Assignment:
Copy out the data below from the line containing "PIXELS1 pin DIN: GP0 -> GP8" to the line containing "TOF1 pin SDA: GP4 -> GP3", both lines included, with all images left out.

Supplied data:

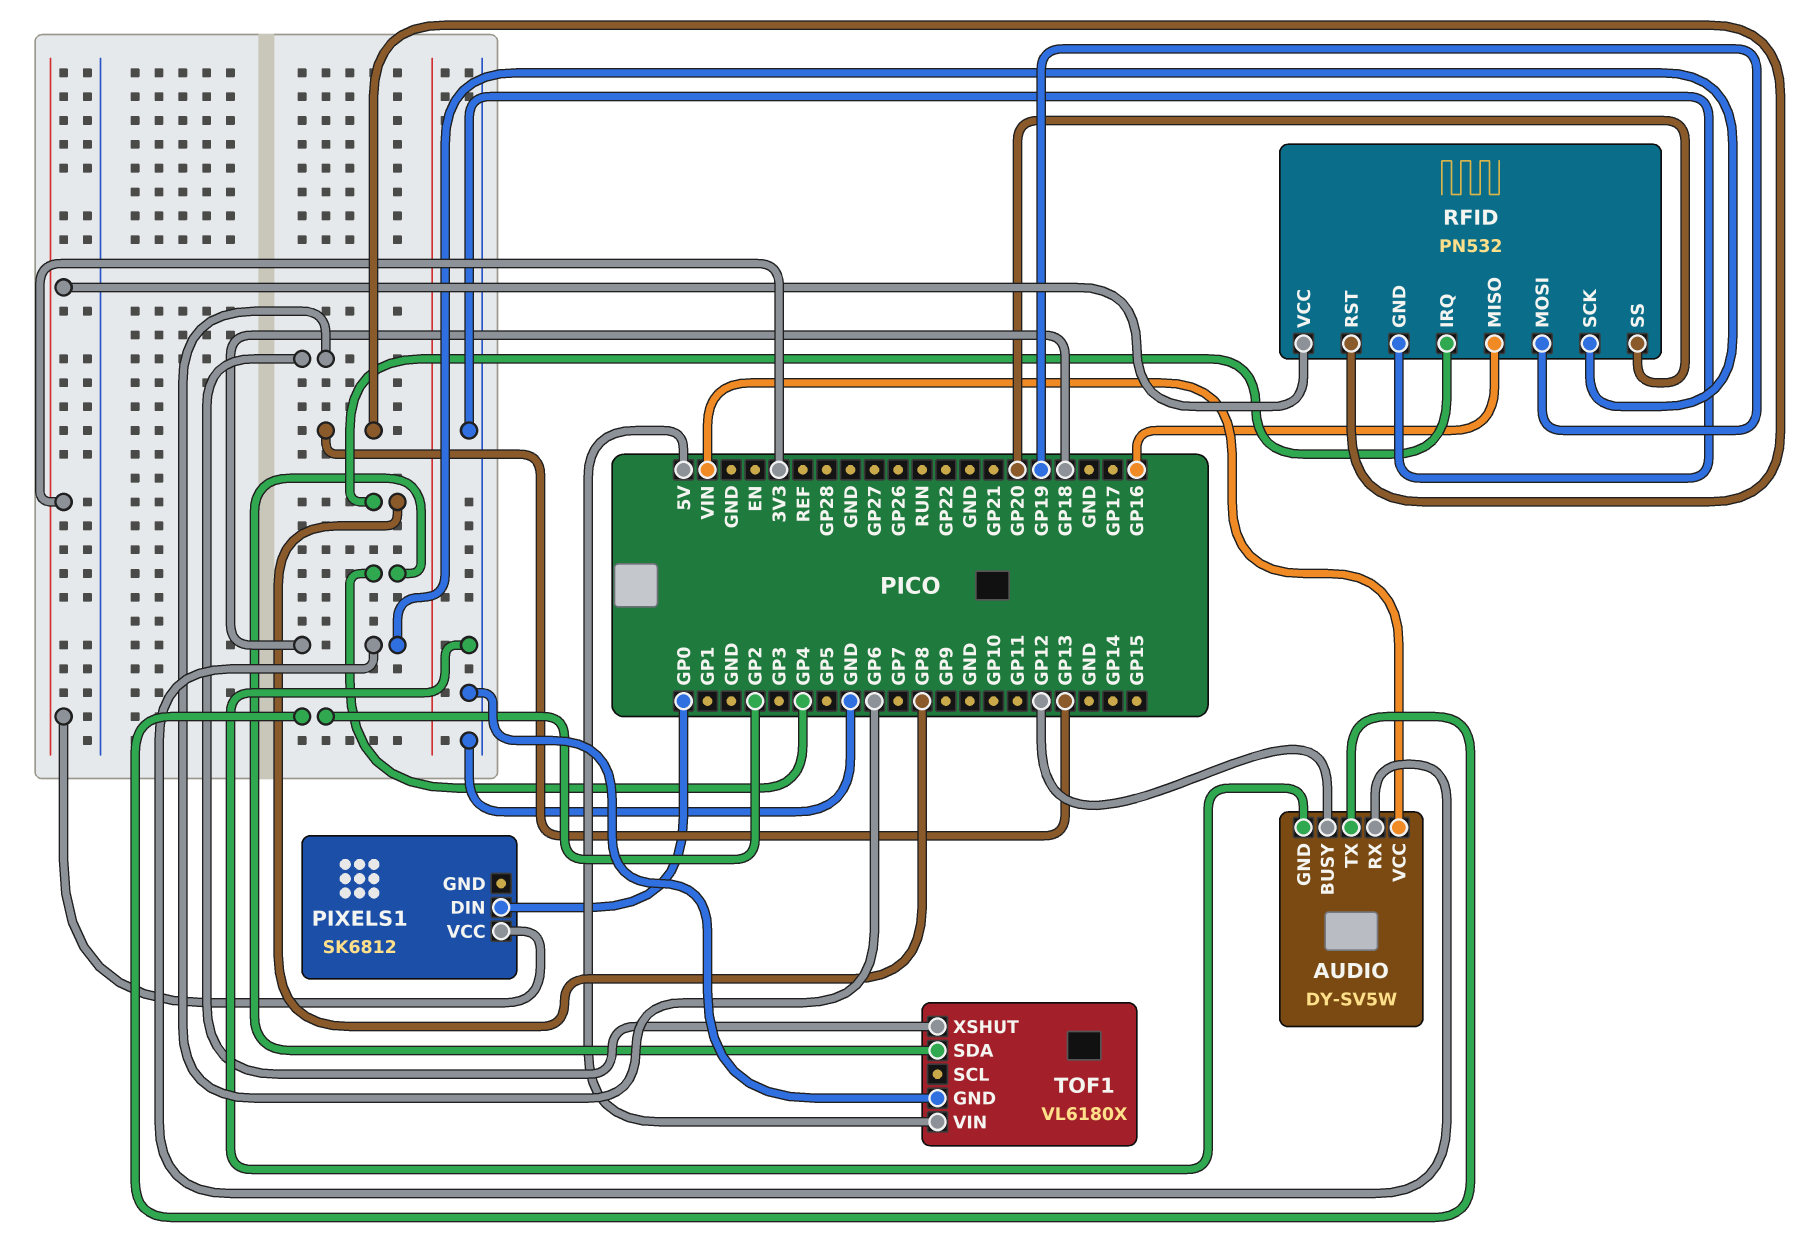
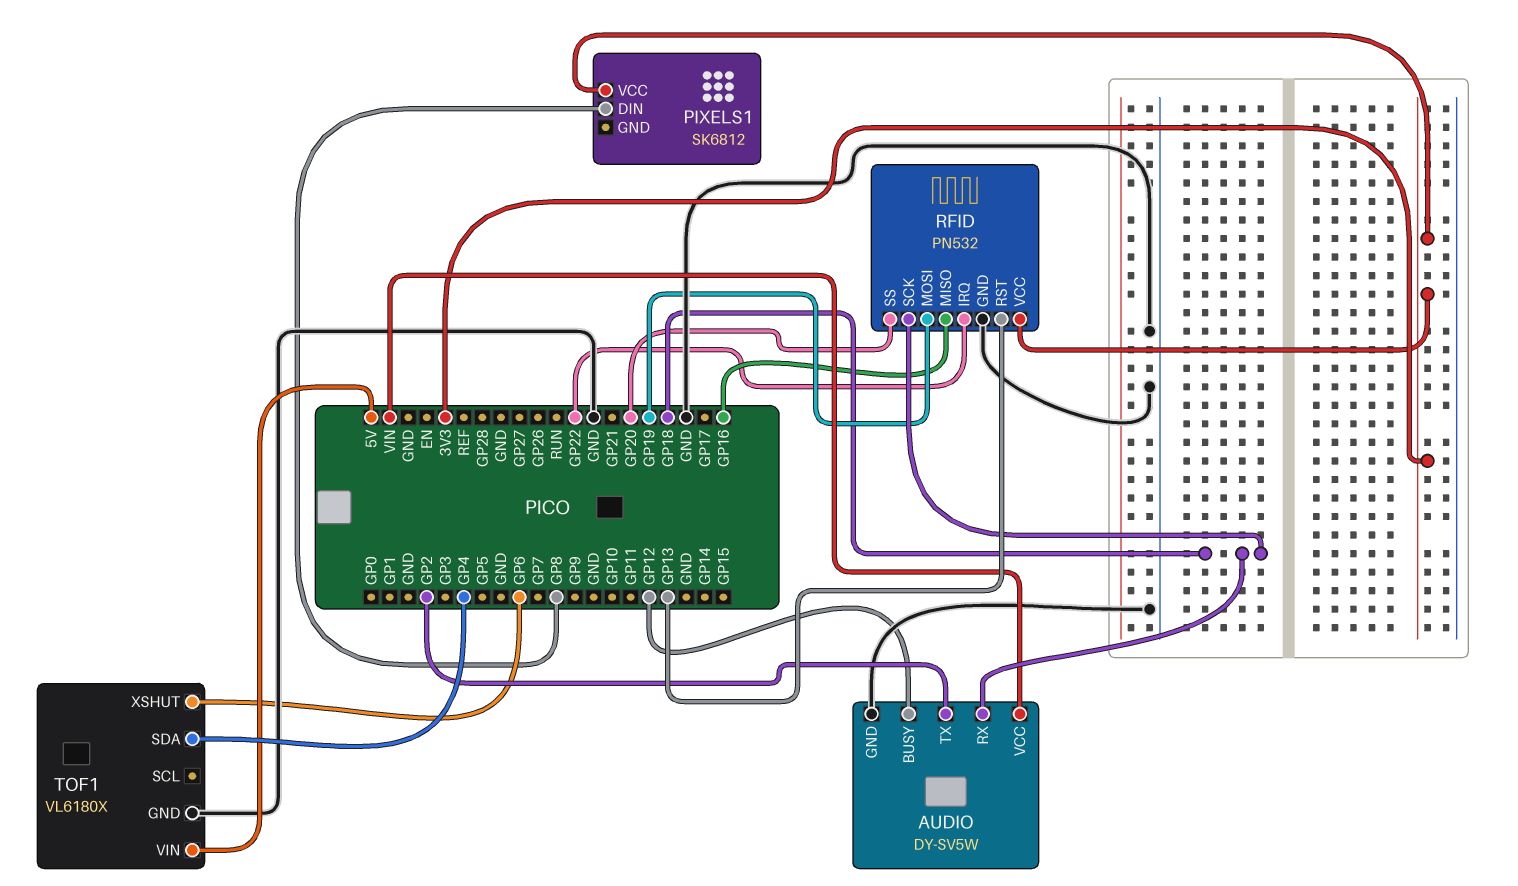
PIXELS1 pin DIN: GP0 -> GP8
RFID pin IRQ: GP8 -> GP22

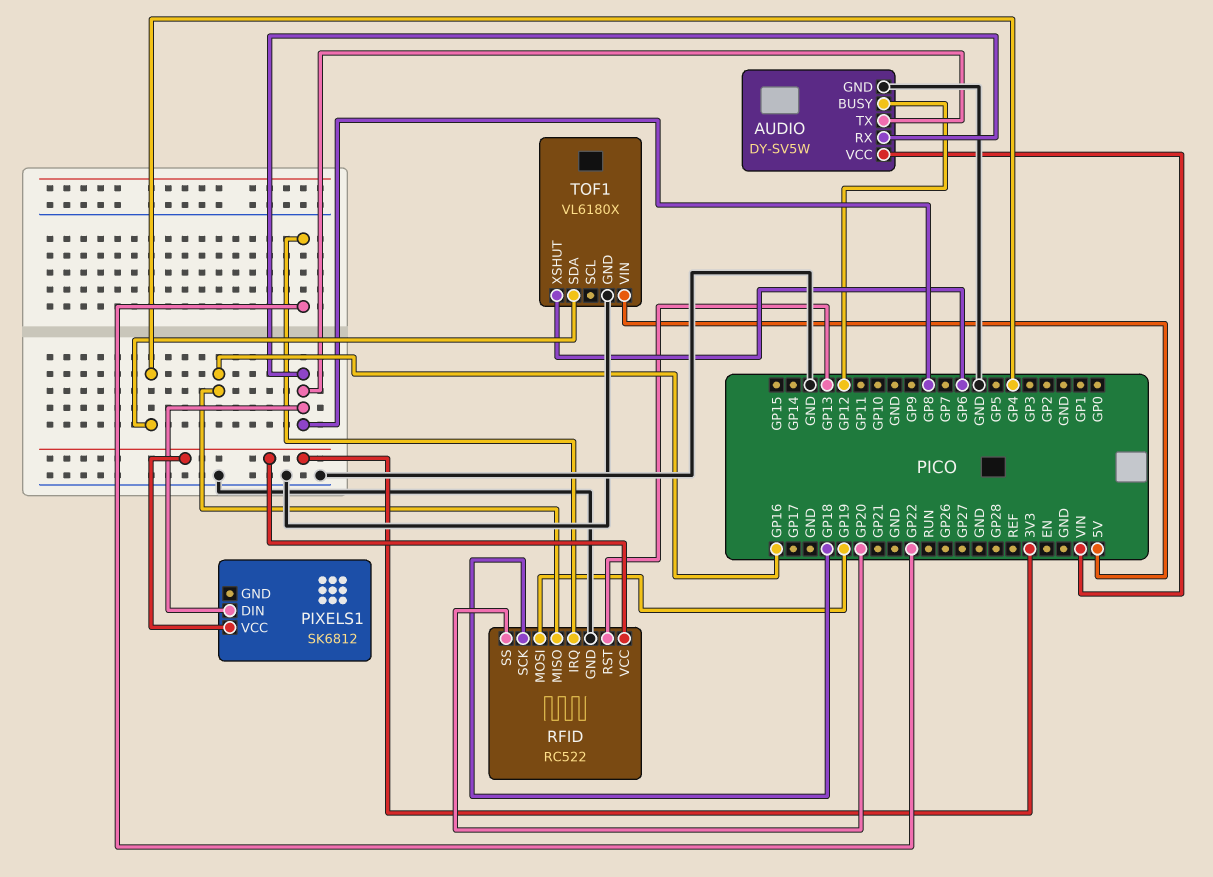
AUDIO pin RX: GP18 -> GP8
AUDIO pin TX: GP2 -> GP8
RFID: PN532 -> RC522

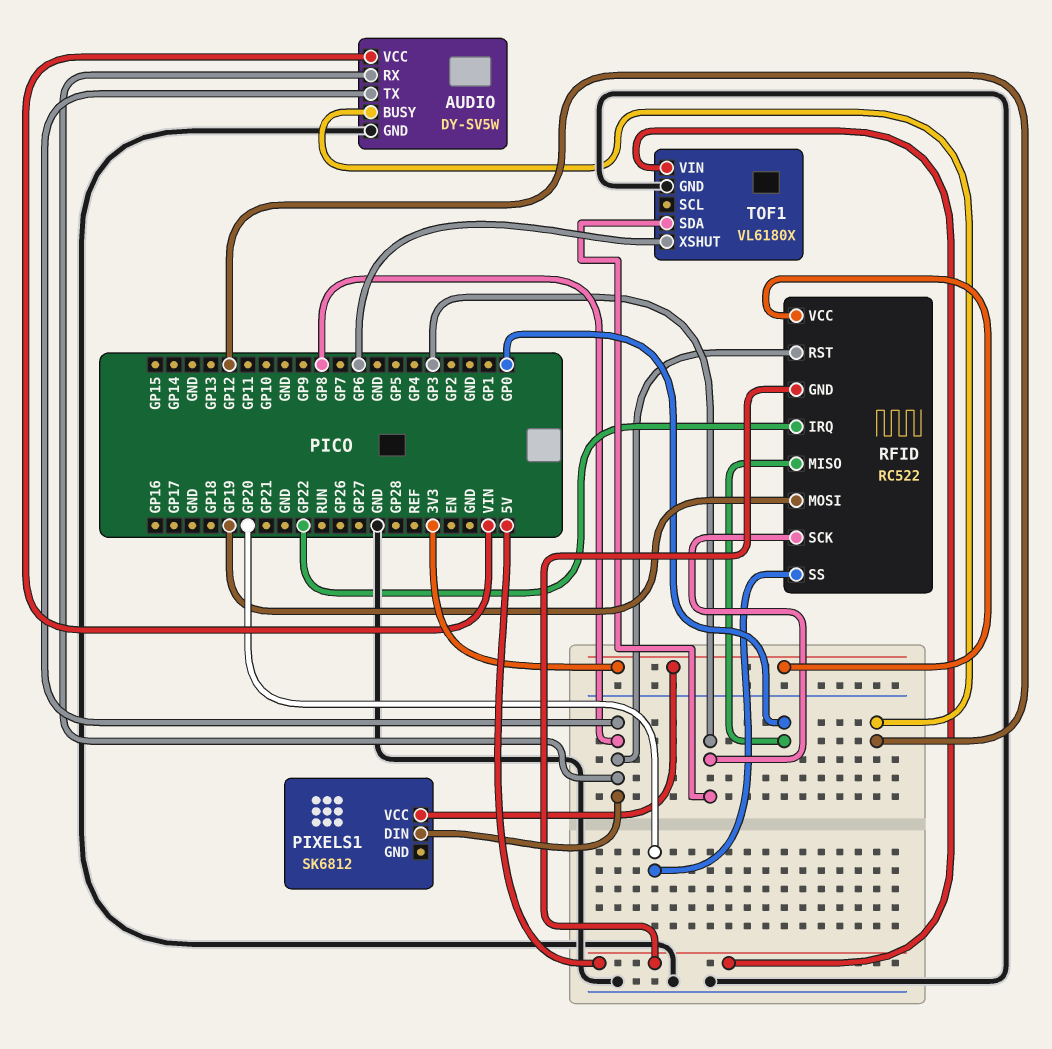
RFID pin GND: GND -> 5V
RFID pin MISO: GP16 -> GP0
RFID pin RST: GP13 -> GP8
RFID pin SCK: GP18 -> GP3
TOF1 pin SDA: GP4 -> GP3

==

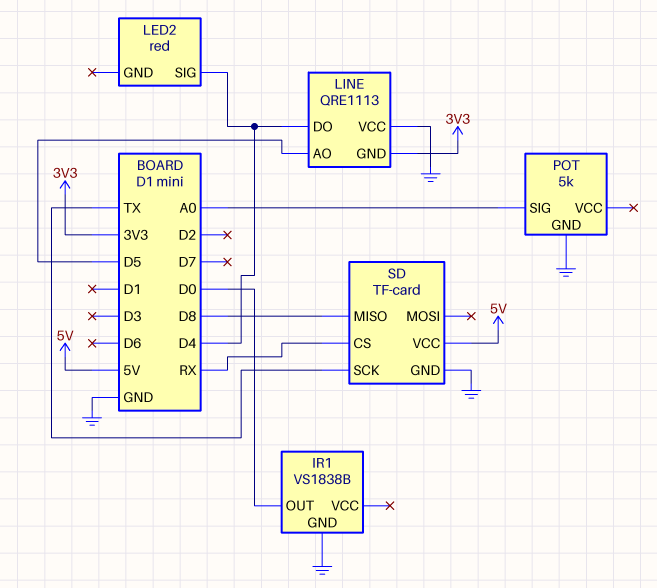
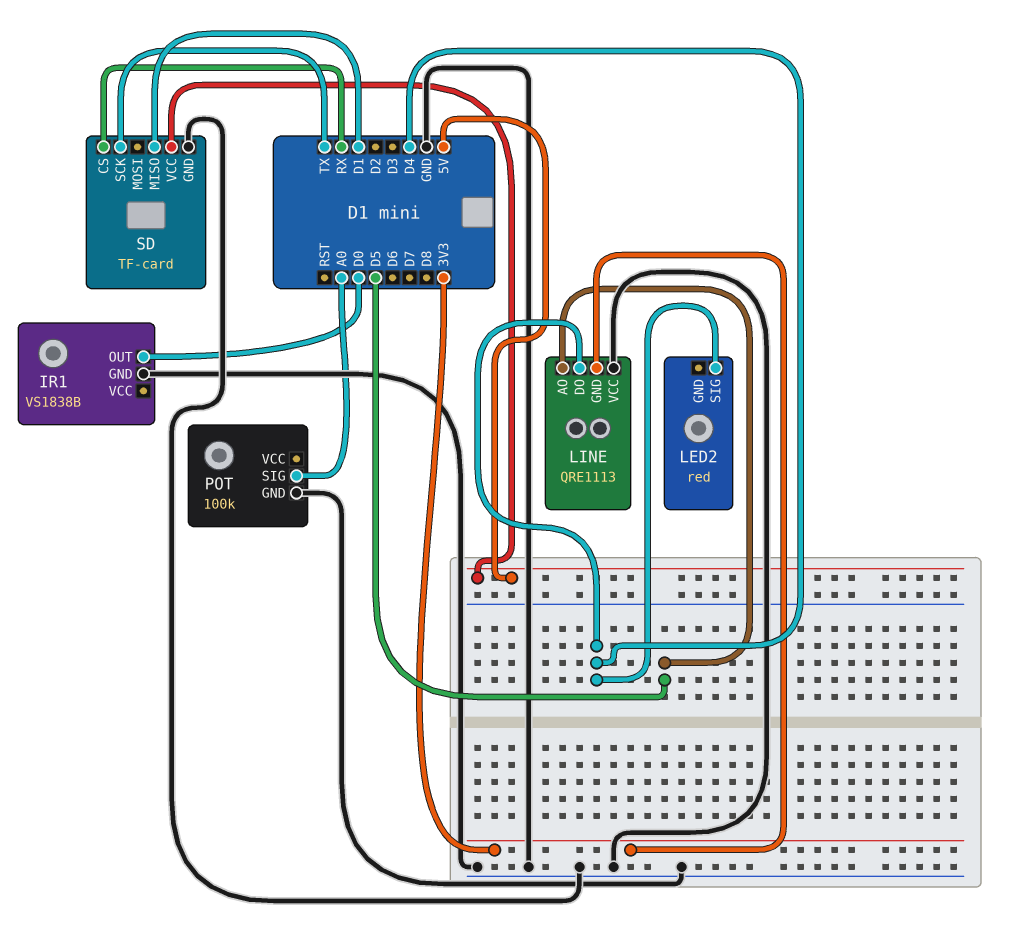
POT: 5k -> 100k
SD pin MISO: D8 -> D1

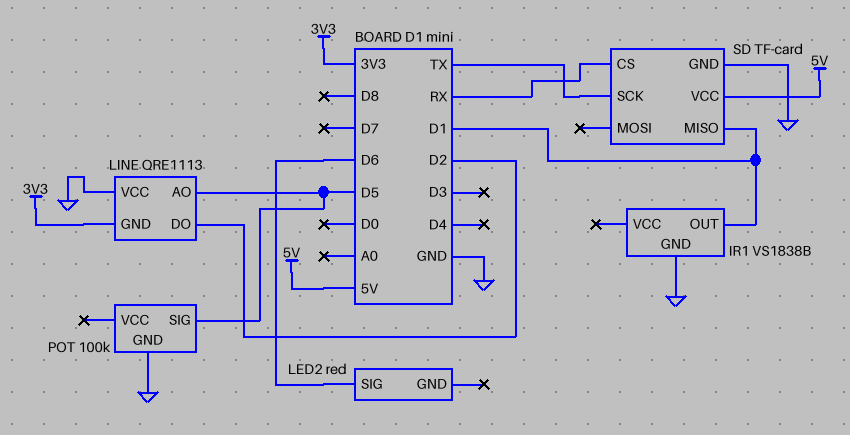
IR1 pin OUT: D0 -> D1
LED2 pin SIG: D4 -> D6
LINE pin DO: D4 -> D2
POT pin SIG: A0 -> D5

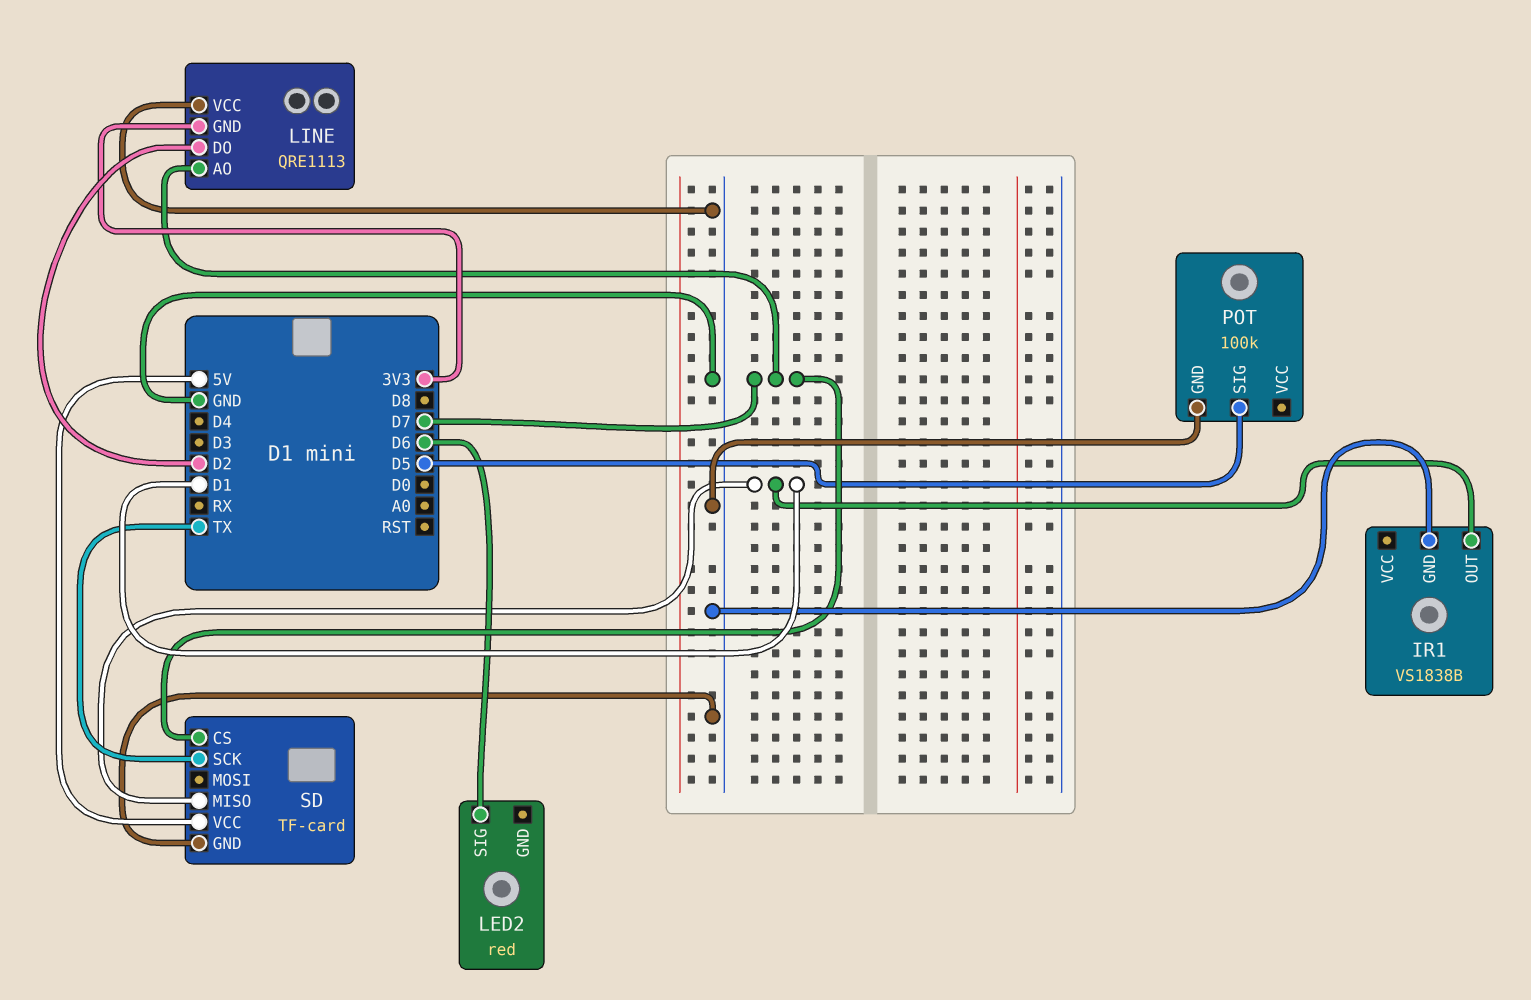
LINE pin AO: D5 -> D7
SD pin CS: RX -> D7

Answer to the problem:
PIXELS1 pin DIN: GP0 -> GP8
RFID pin IRQ: GP8 -> GP22

AUDIO pin RX: GP18 -> GP8
AUDIO pin TX: GP2 -> GP8
RFID: PN532 -> RC522

RFID pin GND: GND -> 5V
RFID pin MISO: GP16 -> GP0
RFID pin RST: GP13 -> GP8
RFID pin SCK: GP18 -> GP3
TOF1 pin SDA: GP4 -> GP3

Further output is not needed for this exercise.